**Data to use**:
----------

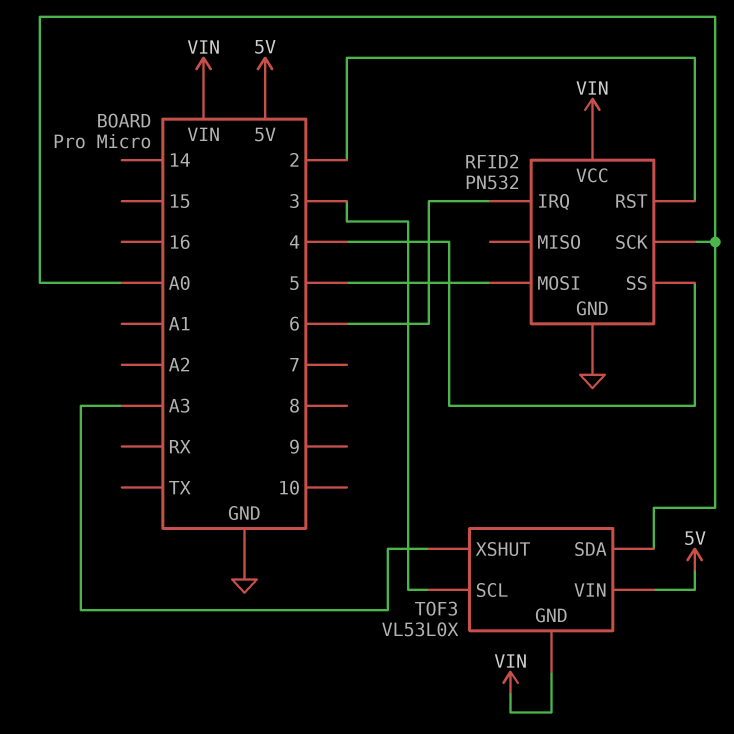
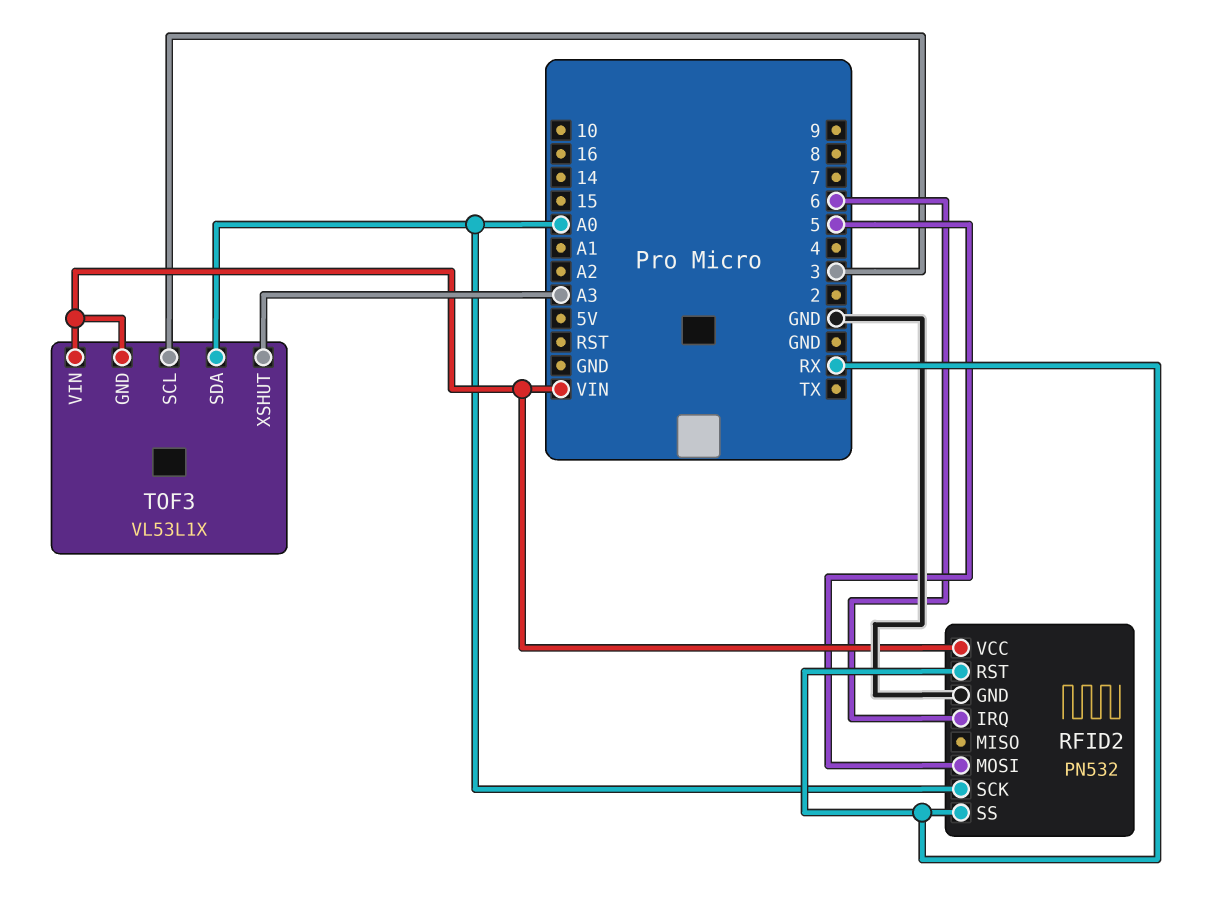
RFID2 pin RST: 2 -> RX
RFID2 pin SS: 4 -> RX
TOF3: VL53L0X -> VL53L1X
TOF3 pin VIN: 5V -> VIN

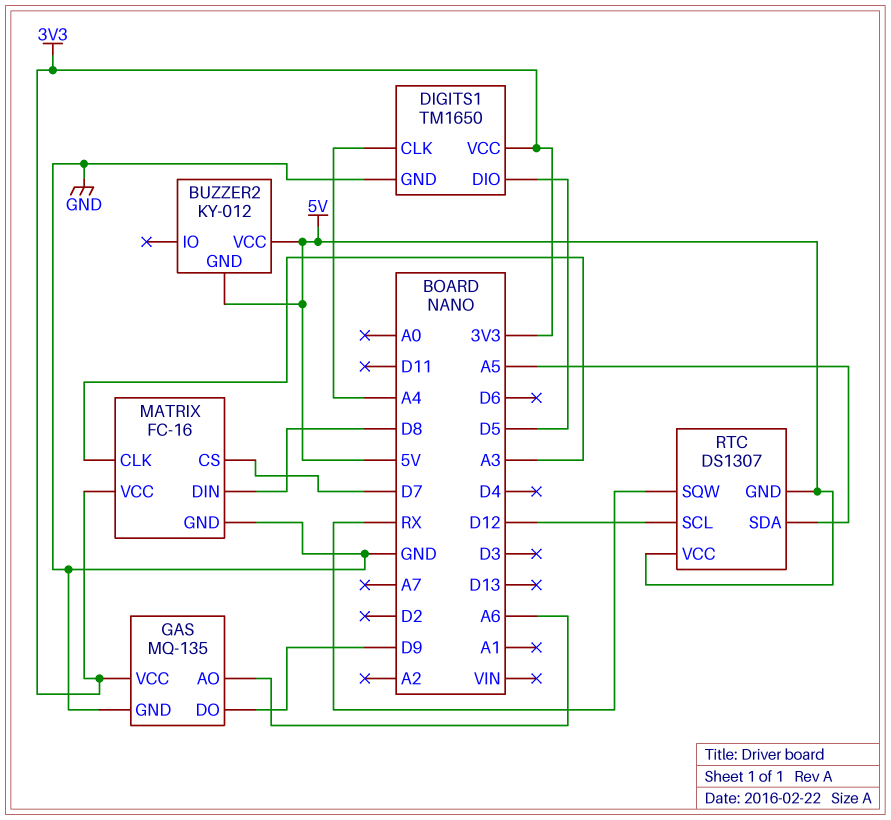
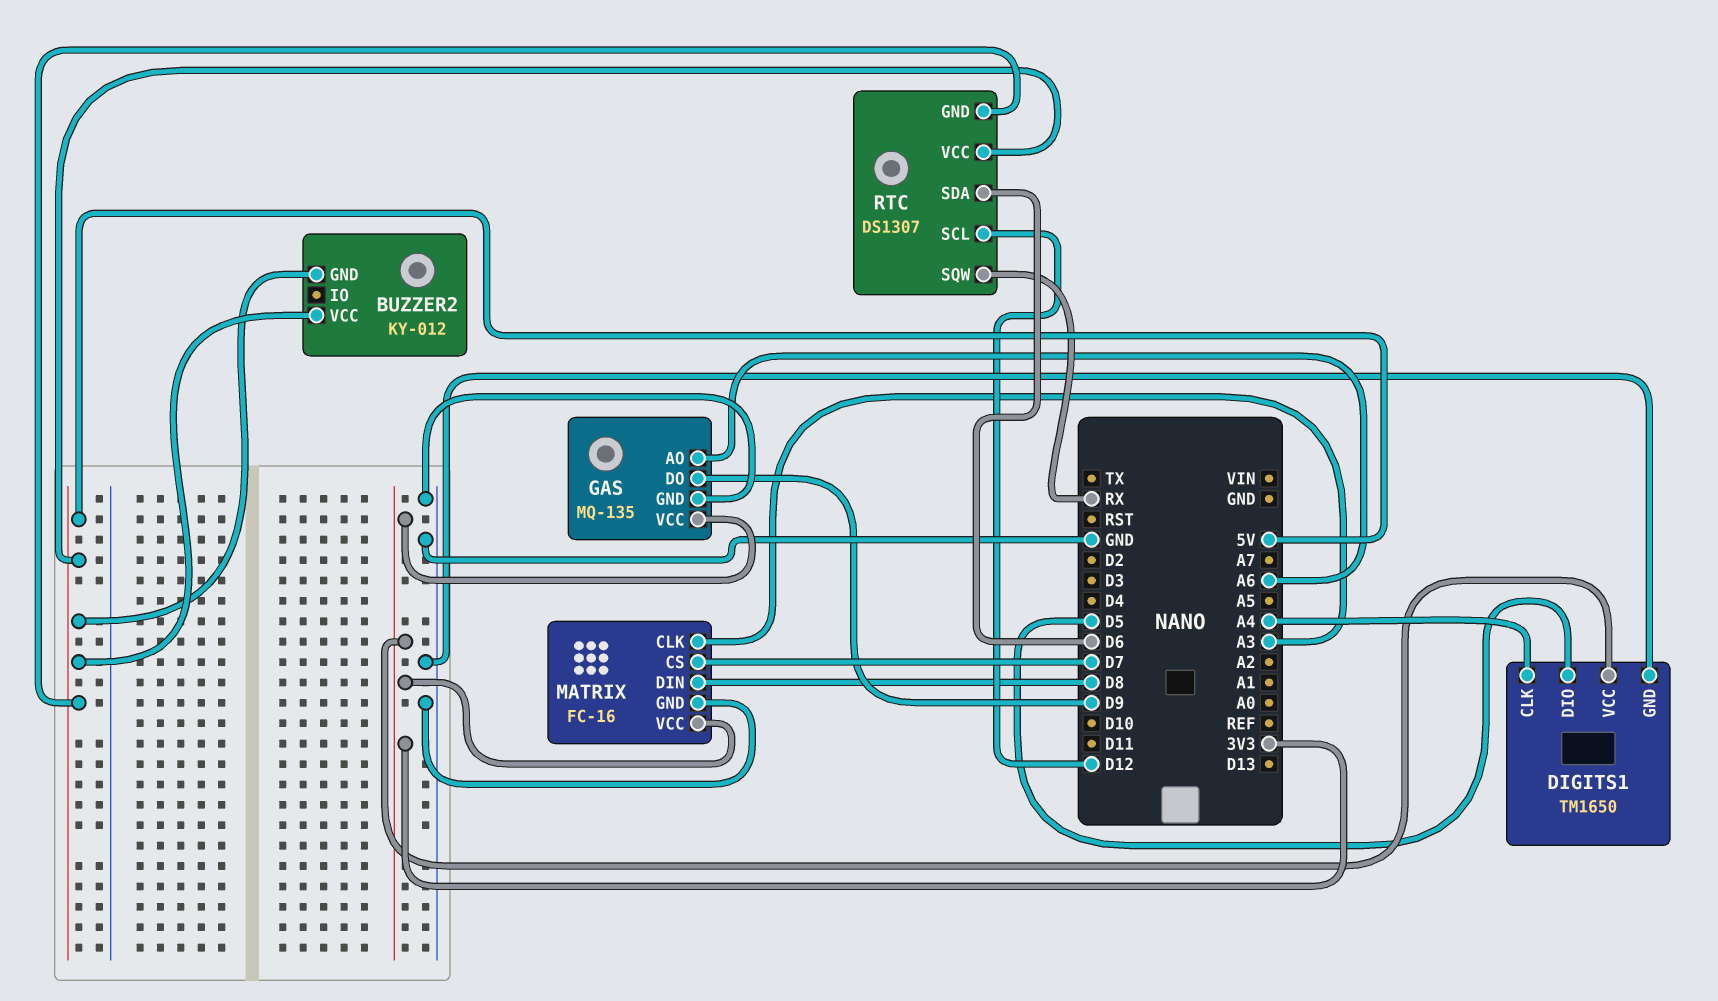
RTC pin SDA: A5 -> D6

----------

Go through the listing above and retype each line exactly, apart from the pictures.

**Task output**:
RFID2 pin RST: 2 -> RX
RFID2 pin SS: 4 -> RX
TOF3: VL53L0X -> VL53L1X
TOF3 pin VIN: 5V -> VIN

RTC pin SDA: A5 -> D6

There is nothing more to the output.